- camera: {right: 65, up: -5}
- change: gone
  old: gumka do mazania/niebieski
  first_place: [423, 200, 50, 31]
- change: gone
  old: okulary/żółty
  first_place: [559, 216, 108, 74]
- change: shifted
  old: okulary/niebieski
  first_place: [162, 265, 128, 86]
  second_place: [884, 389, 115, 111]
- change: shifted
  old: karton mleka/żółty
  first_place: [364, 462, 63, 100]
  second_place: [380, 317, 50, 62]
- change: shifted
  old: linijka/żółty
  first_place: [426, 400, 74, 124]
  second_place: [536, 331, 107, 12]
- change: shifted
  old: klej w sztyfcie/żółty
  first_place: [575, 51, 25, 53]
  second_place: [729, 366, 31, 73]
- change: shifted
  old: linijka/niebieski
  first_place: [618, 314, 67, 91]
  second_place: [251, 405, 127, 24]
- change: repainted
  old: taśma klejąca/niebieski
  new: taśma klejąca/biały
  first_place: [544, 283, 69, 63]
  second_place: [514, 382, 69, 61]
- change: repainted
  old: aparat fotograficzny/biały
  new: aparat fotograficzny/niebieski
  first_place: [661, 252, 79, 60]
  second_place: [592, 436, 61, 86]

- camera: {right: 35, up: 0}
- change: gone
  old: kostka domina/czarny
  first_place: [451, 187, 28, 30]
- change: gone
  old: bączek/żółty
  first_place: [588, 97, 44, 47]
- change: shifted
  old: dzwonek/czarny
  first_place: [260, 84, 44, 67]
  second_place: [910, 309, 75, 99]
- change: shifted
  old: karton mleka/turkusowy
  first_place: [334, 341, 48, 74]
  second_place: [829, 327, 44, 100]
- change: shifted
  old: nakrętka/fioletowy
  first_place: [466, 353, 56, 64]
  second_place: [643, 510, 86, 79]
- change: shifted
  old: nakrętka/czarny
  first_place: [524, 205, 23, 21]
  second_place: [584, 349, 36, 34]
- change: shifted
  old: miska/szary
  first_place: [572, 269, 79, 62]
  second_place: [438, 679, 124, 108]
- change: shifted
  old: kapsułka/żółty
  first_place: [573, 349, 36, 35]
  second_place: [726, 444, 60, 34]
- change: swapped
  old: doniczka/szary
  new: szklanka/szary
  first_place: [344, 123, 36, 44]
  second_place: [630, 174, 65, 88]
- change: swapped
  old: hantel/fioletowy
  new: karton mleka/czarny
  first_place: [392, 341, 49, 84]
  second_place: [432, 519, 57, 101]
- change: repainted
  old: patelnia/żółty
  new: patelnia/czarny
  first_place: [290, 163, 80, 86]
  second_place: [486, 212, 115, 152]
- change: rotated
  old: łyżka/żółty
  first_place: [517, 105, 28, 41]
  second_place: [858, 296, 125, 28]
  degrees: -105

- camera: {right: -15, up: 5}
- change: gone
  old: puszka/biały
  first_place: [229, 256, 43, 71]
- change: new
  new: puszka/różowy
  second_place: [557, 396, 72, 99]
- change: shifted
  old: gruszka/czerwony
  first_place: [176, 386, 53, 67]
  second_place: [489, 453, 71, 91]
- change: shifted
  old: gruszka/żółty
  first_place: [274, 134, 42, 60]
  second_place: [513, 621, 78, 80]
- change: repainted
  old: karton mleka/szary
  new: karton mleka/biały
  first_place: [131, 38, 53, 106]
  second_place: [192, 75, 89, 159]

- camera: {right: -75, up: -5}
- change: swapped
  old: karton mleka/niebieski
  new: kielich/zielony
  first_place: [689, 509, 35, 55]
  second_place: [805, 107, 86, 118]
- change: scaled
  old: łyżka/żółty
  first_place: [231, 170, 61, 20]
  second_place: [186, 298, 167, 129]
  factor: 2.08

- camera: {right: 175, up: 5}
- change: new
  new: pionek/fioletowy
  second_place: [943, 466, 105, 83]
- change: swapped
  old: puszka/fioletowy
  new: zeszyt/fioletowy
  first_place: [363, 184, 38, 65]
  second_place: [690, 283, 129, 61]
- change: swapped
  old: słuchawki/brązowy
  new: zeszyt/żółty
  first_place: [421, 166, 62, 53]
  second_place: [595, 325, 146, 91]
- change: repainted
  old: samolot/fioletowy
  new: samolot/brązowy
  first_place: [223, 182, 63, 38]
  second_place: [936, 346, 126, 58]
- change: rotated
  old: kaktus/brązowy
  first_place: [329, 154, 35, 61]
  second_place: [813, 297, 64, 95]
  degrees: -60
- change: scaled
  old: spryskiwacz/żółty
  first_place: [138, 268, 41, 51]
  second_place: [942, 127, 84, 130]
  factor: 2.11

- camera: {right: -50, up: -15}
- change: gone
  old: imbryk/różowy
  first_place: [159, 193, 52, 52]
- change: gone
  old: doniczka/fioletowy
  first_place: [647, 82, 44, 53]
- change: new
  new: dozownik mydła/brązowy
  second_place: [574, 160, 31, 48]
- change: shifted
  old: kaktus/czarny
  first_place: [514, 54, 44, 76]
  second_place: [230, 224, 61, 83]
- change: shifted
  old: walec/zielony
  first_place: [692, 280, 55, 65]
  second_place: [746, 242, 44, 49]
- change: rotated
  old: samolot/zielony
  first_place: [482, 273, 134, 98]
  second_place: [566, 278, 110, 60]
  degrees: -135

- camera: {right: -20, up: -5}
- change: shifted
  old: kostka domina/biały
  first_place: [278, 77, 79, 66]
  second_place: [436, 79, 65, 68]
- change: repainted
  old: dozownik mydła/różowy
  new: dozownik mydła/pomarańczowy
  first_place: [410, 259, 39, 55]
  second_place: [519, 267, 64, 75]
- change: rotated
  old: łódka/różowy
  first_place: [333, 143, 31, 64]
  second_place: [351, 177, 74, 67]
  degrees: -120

• Problem: What lines in the entries above include the string "klejąca"? Return each one.

• Task result:
  old: taśma klejąca/niebieski
  new: taśma klejąca/biały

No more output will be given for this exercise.